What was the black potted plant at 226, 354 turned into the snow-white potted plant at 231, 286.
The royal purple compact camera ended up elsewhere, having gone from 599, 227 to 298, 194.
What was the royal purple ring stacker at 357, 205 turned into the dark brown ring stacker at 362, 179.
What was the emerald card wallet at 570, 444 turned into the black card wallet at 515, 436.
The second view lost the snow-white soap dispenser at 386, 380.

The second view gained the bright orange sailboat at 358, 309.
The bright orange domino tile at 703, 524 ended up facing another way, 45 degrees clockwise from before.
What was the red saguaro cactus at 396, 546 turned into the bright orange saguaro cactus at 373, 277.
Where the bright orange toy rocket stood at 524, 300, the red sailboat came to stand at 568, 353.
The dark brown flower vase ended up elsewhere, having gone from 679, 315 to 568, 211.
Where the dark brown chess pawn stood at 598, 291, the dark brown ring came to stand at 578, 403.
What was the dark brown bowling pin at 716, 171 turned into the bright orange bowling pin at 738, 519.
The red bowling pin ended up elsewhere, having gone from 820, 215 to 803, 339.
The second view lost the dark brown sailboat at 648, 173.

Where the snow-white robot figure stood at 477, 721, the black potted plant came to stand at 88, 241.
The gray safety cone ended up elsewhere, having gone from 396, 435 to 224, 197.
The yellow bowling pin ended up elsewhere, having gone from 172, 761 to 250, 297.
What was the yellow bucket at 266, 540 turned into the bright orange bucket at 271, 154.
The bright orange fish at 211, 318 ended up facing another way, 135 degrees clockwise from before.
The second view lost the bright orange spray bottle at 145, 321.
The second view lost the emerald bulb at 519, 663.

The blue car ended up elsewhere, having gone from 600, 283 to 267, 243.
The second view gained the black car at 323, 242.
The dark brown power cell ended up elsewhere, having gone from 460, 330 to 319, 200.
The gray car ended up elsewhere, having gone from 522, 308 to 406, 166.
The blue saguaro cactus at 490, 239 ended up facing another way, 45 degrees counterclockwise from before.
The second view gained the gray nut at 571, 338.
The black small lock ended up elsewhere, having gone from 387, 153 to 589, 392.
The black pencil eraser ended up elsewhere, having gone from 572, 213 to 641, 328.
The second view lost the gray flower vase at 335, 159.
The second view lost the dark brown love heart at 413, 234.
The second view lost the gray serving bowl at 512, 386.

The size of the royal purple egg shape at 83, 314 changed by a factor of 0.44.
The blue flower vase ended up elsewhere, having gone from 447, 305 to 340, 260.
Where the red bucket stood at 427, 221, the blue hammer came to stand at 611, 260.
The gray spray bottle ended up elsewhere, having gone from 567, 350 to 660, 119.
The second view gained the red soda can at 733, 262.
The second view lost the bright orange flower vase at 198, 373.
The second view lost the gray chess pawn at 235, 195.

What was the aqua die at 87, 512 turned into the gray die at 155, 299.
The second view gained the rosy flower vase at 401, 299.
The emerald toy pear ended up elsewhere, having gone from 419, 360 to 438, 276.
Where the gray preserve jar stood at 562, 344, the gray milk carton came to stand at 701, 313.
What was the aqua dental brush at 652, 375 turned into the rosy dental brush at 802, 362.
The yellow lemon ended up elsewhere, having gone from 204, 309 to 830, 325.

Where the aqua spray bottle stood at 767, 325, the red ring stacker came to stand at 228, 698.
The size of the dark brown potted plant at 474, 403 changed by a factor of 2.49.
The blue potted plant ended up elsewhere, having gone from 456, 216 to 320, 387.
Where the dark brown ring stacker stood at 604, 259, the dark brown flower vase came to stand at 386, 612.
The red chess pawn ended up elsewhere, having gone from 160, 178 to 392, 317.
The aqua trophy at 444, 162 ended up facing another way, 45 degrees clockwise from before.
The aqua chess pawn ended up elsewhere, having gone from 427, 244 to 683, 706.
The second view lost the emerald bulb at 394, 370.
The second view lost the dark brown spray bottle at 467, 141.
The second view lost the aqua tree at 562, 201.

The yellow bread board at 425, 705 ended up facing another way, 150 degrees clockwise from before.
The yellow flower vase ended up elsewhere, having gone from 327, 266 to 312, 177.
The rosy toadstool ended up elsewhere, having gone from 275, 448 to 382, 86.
--
§ **WORK TO BE COMPLETED**:
Filter the lines above, keeping and copying those that contain "chess".

§ **RESPONSE BELOW**:
Where the dark brown chess pawn stood at 598, 291, the dark brown ring came to stand at 578, 403.
The second view lost the gray chess pawn at 235, 195.
The red chess pawn ended up elsewhere, having gone from 160, 178 to 392, 317.
The aqua chess pawn ended up elsewhere, having gone from 427, 244 to 683, 706.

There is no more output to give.